AIM OF THE EXERCISE
Copy the entries that appear below in full, leaving out any picture among them.

━━━ EXERCISE DATA ━━━

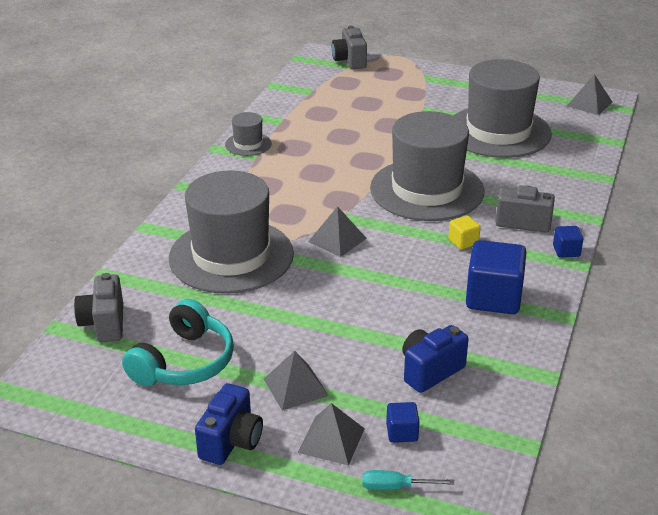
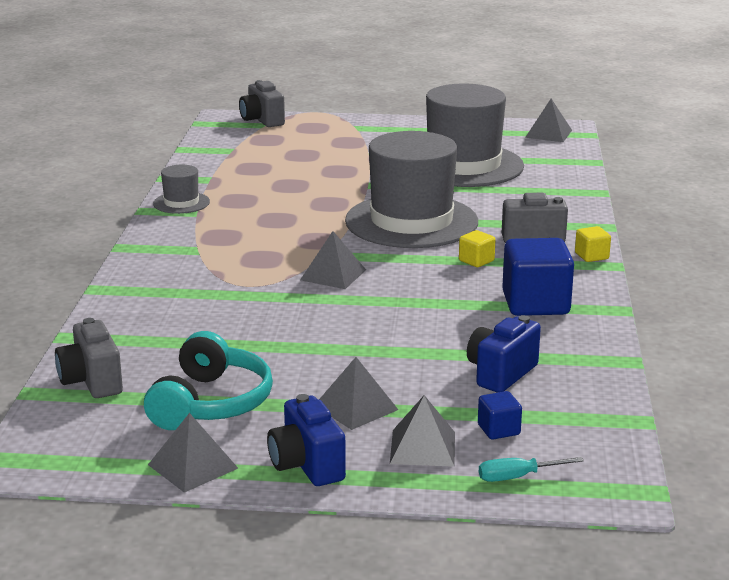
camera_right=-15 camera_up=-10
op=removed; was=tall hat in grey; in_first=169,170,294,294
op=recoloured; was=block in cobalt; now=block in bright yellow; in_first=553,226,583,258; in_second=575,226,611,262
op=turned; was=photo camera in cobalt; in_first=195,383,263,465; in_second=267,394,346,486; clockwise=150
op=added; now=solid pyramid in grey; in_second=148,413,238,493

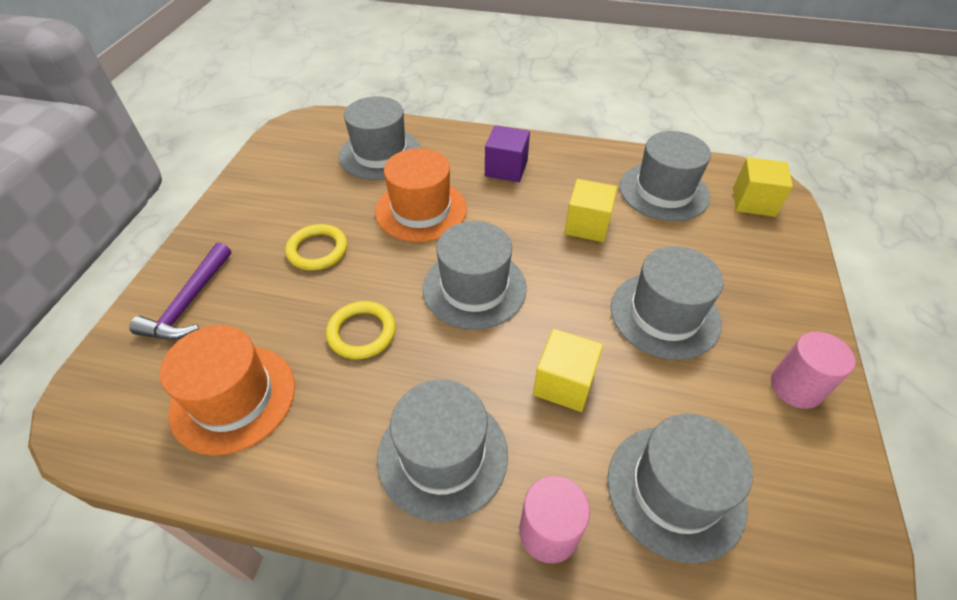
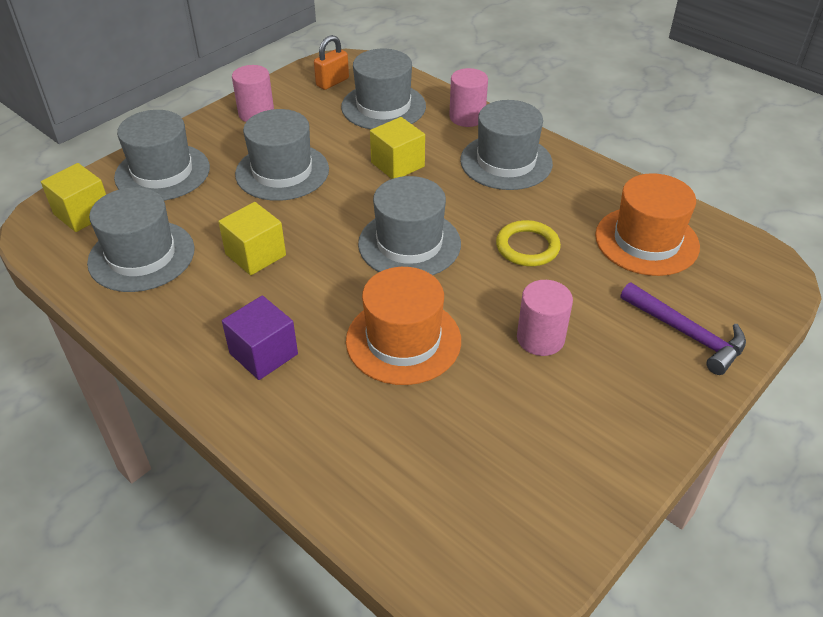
camera_right=-150 camera_up=-5
op=moved; was=tall hat in grey; in_first=339,96,421,180; in_second=114,110,210,201
op=replaced; was=torus in bright yellow; now=cylinder shape in rose-pink; in_first=285,224,347,271; in_second=517,280,573,356
op=turned; was=claw hammer in purple; in_first=129,243,231,340; in_second=620,282,746,375; clockwise=90
op=added; now=lock in orange-coloured; in_second=314,35,349,90

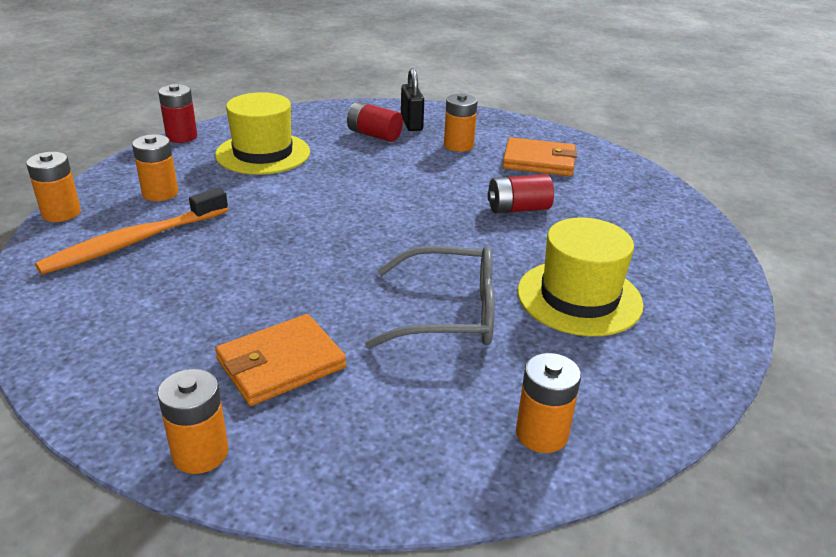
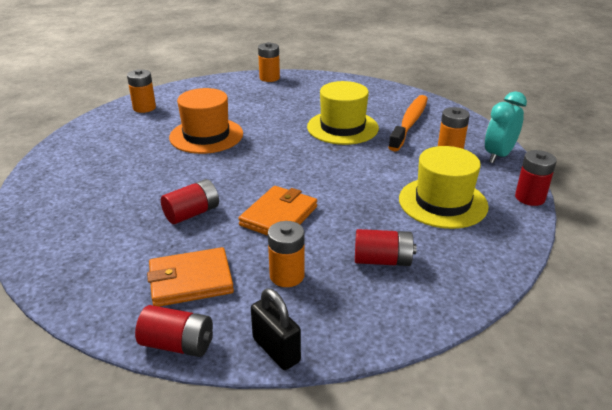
camera_right=155 camera_up=0
op=moved; was=lock in black; in_first=401,68,424,131; in_second=251,288,301,370
op=removed; was=power cell in orange-coloured; in_first=26,152,81,222
op=moved; was=tall hat in bright yellow; in_first=518,218,644,336; in_second=307,81,379,145
op=replaced; was=spectacles in grey; now=tall hat in orange-coloured; in_first=365,246,495,349; in_second=169,88,243,154
op=moved; was=card wallet in orange-coloured; in_first=215,314,346,406; in_second=238,186,317,236
op=added; now=clock in teal; in_second=485,91,527,163
op=added; now=power cell in scarlet; in_second=135,305,213,357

━━━

COMPLETED TASK
camera_right=-15 camera_up=-10
op=removed; was=tall hat in grey; in_first=169,170,294,294
op=recoloured; was=block in cobalt; now=block in bright yellow; in_first=553,226,583,258; in_second=575,226,611,262
op=turned; was=photo camera in cobalt; in_first=195,383,263,465; in_second=267,394,346,486; clockwise=150
op=added; now=solid pyramid in grey; in_second=148,413,238,493

camera_right=-150 camera_up=-5
op=moved; was=tall hat in grey; in_first=339,96,421,180; in_second=114,110,210,201
op=replaced; was=torus in bright yellow; now=cylinder shape in rose-pink; in_first=285,224,347,271; in_second=517,280,573,356
op=turned; was=claw hammer in purple; in_first=129,243,231,340; in_second=620,282,746,375; clockwise=90
op=added; now=lock in orange-coloured; in_second=314,35,349,90

camera_right=155 camera_up=0
op=moved; was=lock in black; in_first=401,68,424,131; in_second=251,288,301,370
op=removed; was=power cell in orange-coloured; in_first=26,152,81,222
op=moved; was=tall hat in bright yellow; in_first=518,218,644,336; in_second=307,81,379,145
op=replaced; was=spectacles in grey; now=tall hat in orange-coloured; in_first=365,246,495,349; in_second=169,88,243,154
op=moved; was=card wallet in orange-coloured; in_first=215,314,346,406; in_second=238,186,317,236
op=added; now=clock in teal; in_second=485,91,527,163
op=added; now=power cell in scarlet; in_second=135,305,213,357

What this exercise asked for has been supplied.